**Supplied data**.
○ ○ ○

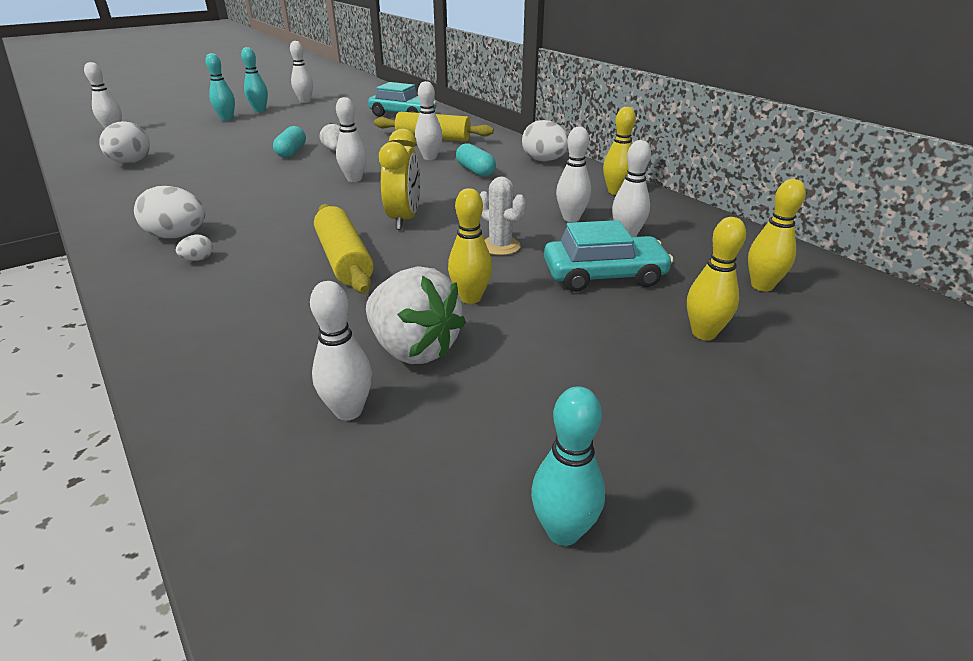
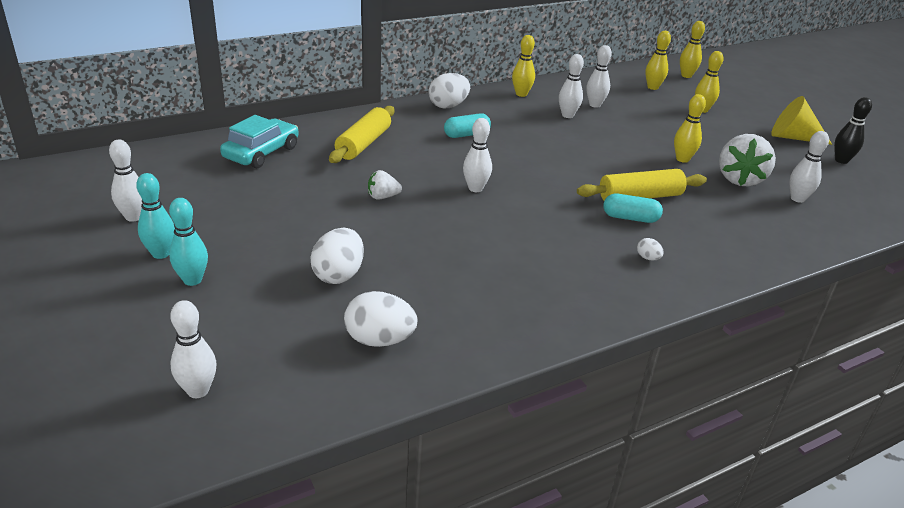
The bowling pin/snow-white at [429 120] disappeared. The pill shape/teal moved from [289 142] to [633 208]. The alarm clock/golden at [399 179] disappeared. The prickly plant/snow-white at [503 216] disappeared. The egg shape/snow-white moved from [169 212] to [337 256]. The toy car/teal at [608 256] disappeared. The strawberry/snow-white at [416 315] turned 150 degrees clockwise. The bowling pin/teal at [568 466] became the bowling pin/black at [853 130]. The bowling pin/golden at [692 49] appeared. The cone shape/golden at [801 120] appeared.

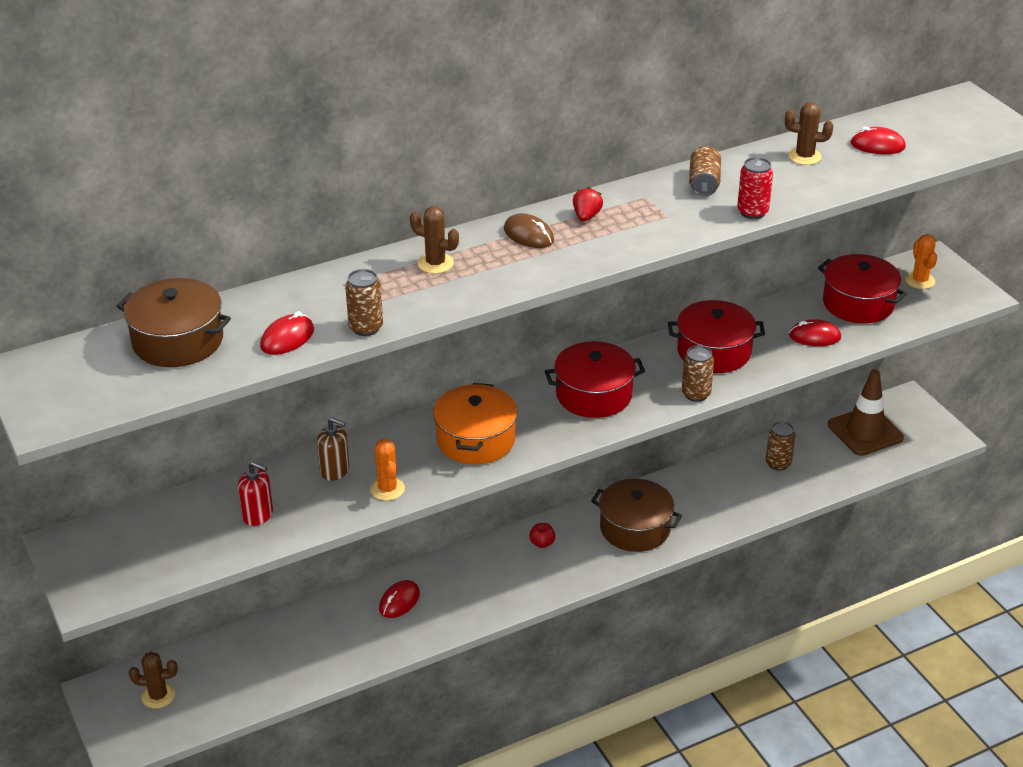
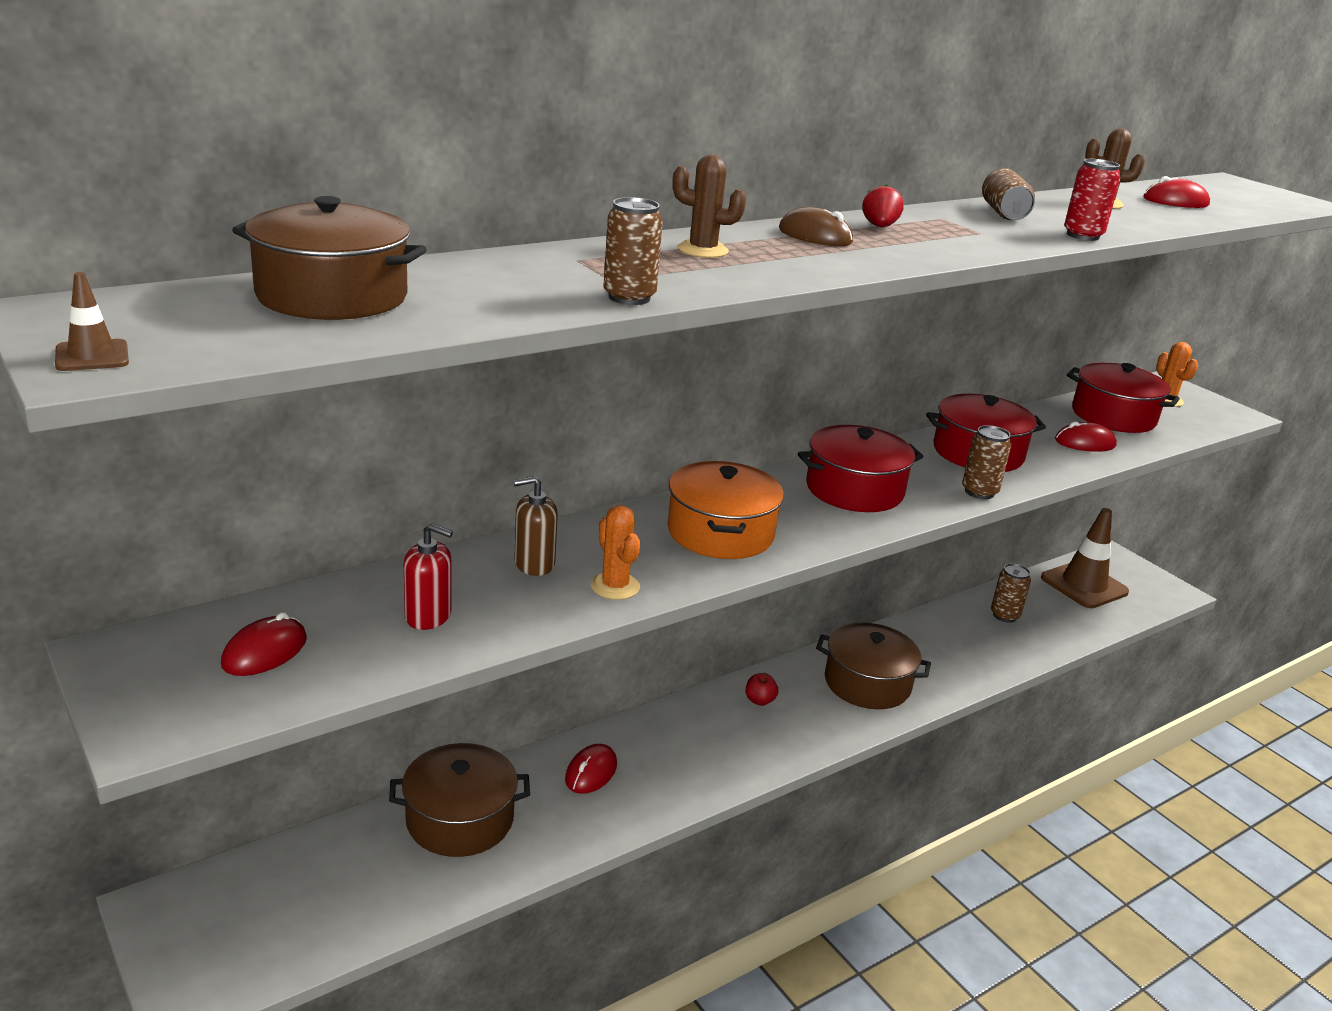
The computer mouse/crimson moved from [287 333] to [264 644]. The soap dispenser/brown at [333 449] turned 150 degrees clockwise. The prickly plant/brown at [153 680] disappeared. The road cone/brown at [92 321] appeared. The stockpot/brown at [459 800] appeared.

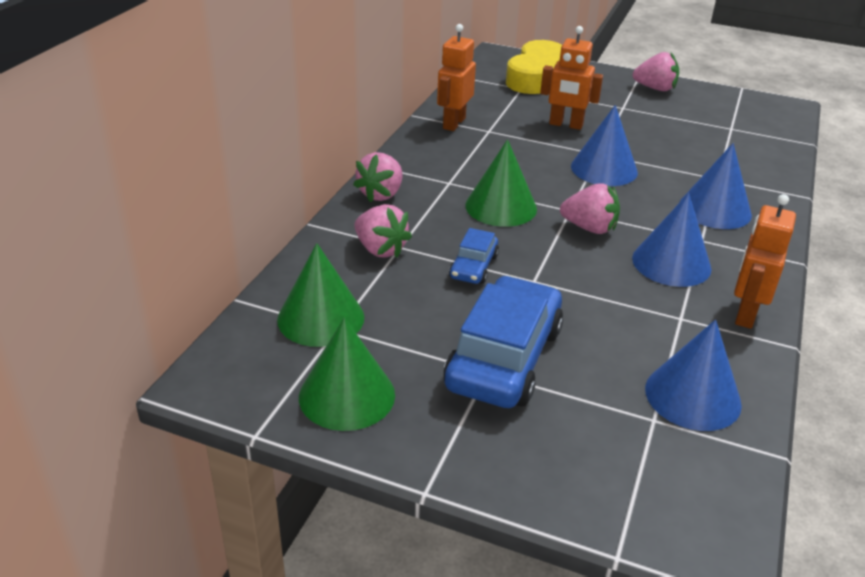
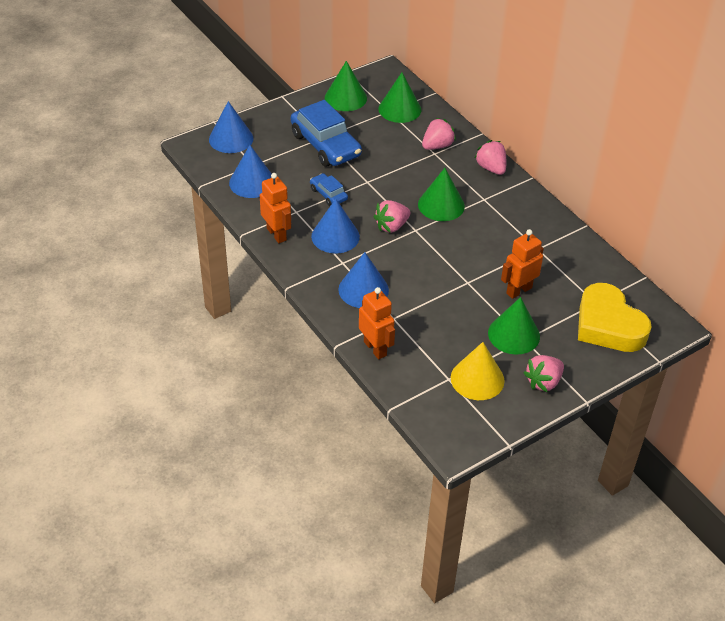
The toy robot/bright orange moved from [456 77] to [377 323]. The cone shape/royal blue moved from [604 145] to [231 127]. The strawberry/rose-pink at [383 231] turned 150 degrees clockwise. The toy car/royal blue moved from [474 256] to [329 189]. The cone shape/green at [514 326] appeared. The cone shape/golden at [478 371] appeared.

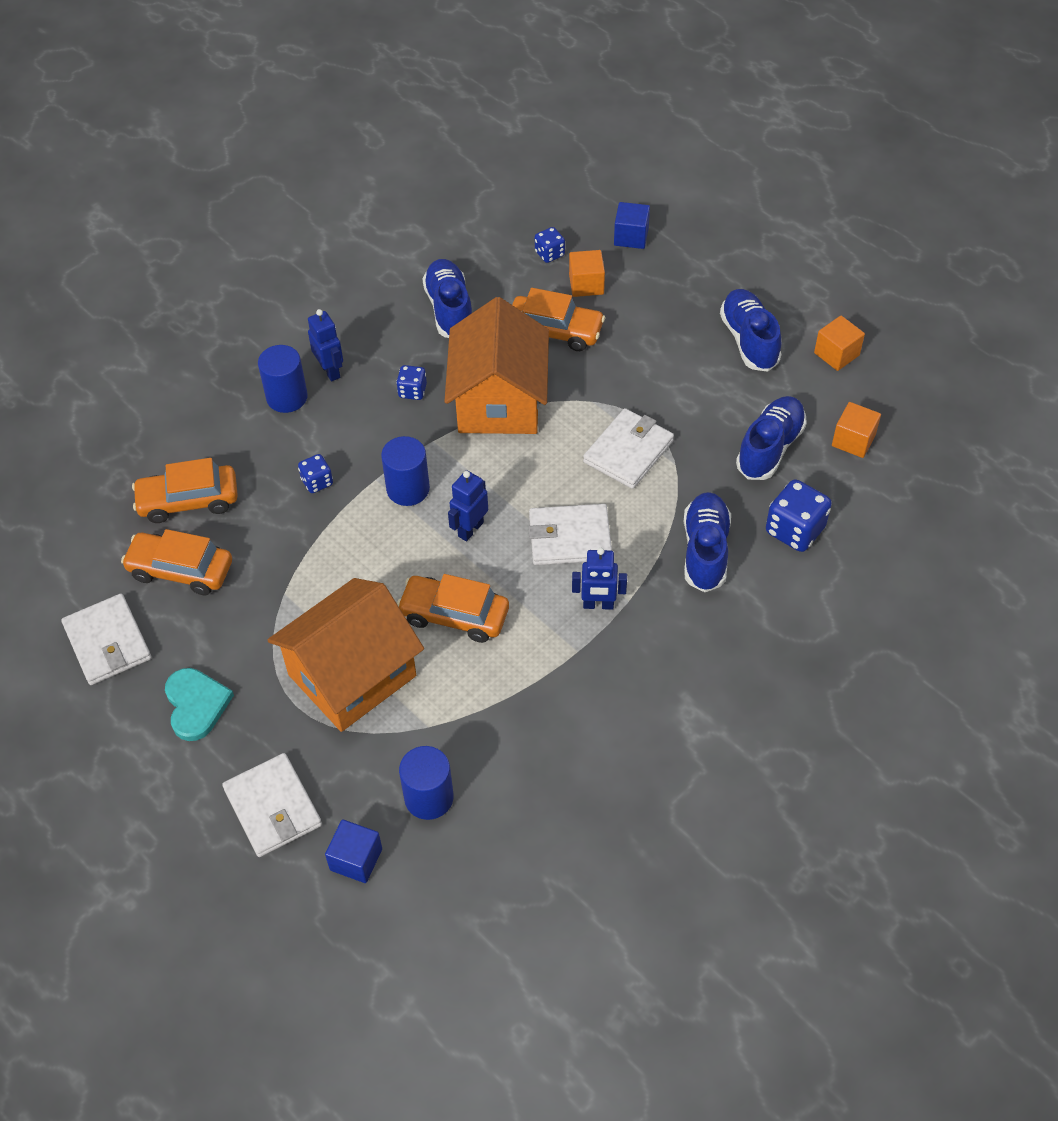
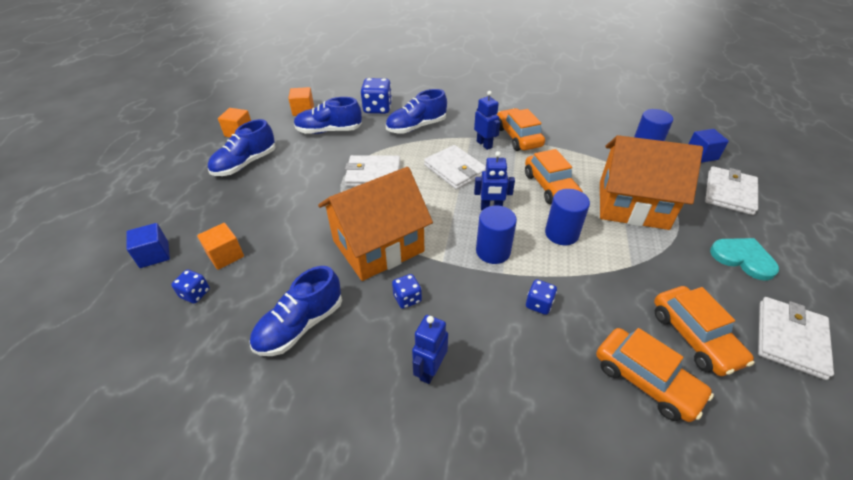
The toy car/bright orange moved from [558 319] to [521 129]. The solid cylinder/royal blue moved from [283 379] to [567 217]. The love heart/teal at [199 704] turned 90 degrees clockwise.

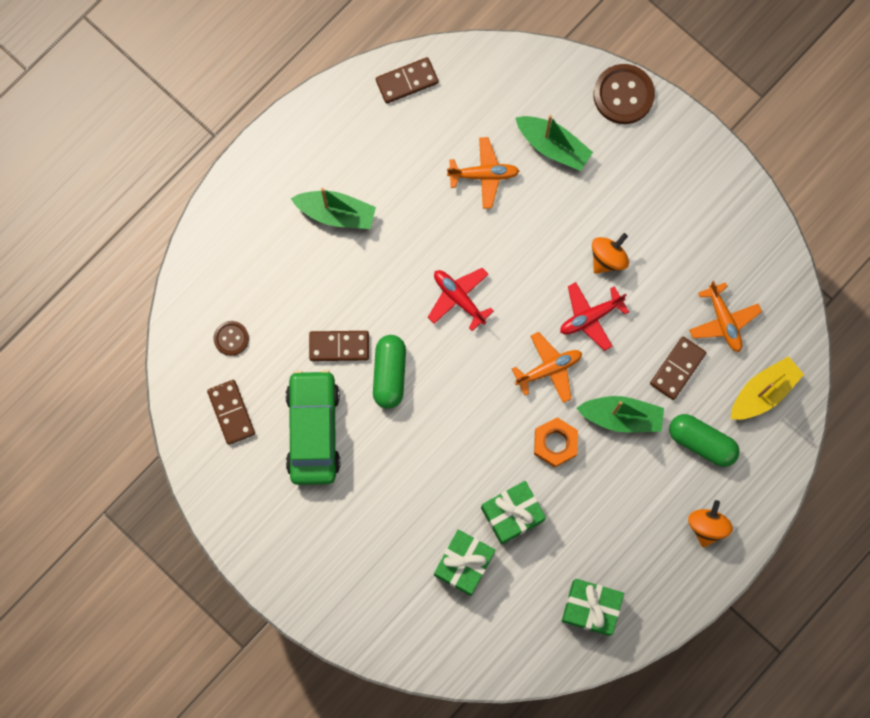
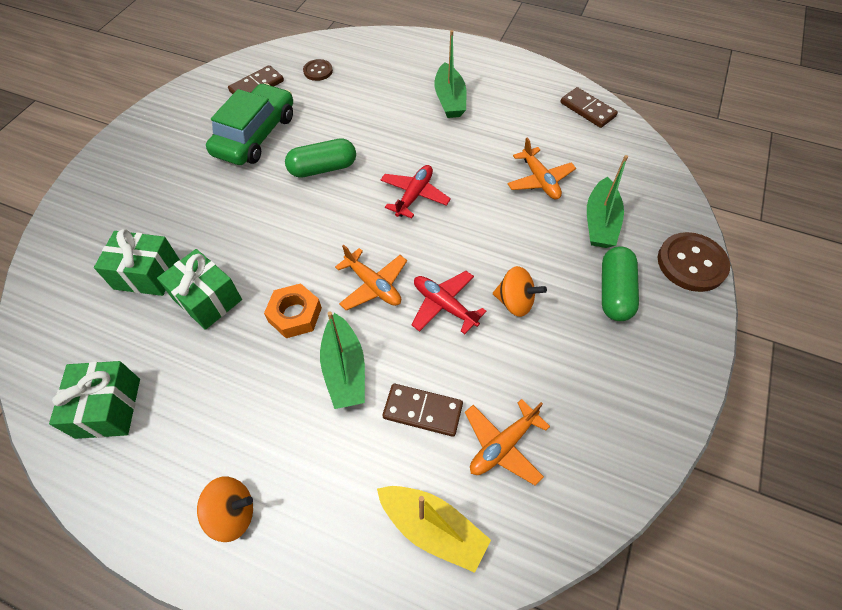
The domino/brown at [339 346] disappeared. The toy car/green at [313 427] turned 45 degrees counterclockwise. The pill shape/green moved from [704 440] to [620 283].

○ ○ ○

**Task to carry out**. Once the pictures are removed, reproduce the remaining entries above exactly.

**The completed task**.
The bowling pin/snow-white at [429 120] disappeared. The pill shape/teal moved from [289 142] to [633 208]. The alarm clock/golden at [399 179] disappeared. The prickly plant/snow-white at [503 216] disappeared. The egg shape/snow-white moved from [169 212] to [337 256]. The toy car/teal at [608 256] disappeared. The strawberry/snow-white at [416 315] turned 150 degrees clockwise. The bowling pin/teal at [568 466] became the bowling pin/black at [853 130]. The bowling pin/golden at [692 49] appeared. The cone shape/golden at [801 120] appeared.

The computer mouse/crimson moved from [287 333] to [264 644]. The soap dispenser/brown at [333 449] turned 150 degrees clockwise. The prickly plant/brown at [153 680] disappeared. The road cone/brown at [92 321] appeared. The stockpot/brown at [459 800] appeared.

The toy robot/bright orange moved from [456 77] to [377 323]. The cone shape/royal blue moved from [604 145] to [231 127]. The strawberry/rose-pink at [383 231] turned 150 degrees clockwise. The toy car/royal blue moved from [474 256] to [329 189]. The cone shape/green at [514 326] appeared. The cone shape/golden at [478 371] appeared.

The toy car/bright orange moved from [558 319] to [521 129]. The solid cylinder/royal blue moved from [283 379] to [567 217]. The love heart/teal at [199 704] turned 90 degrees clockwise.

The domino/brown at [339 346] disappeared. The toy car/green at [313 427] turned 45 degrees counterclockwise. The pill shape/green moved from [704 440] to [620 283].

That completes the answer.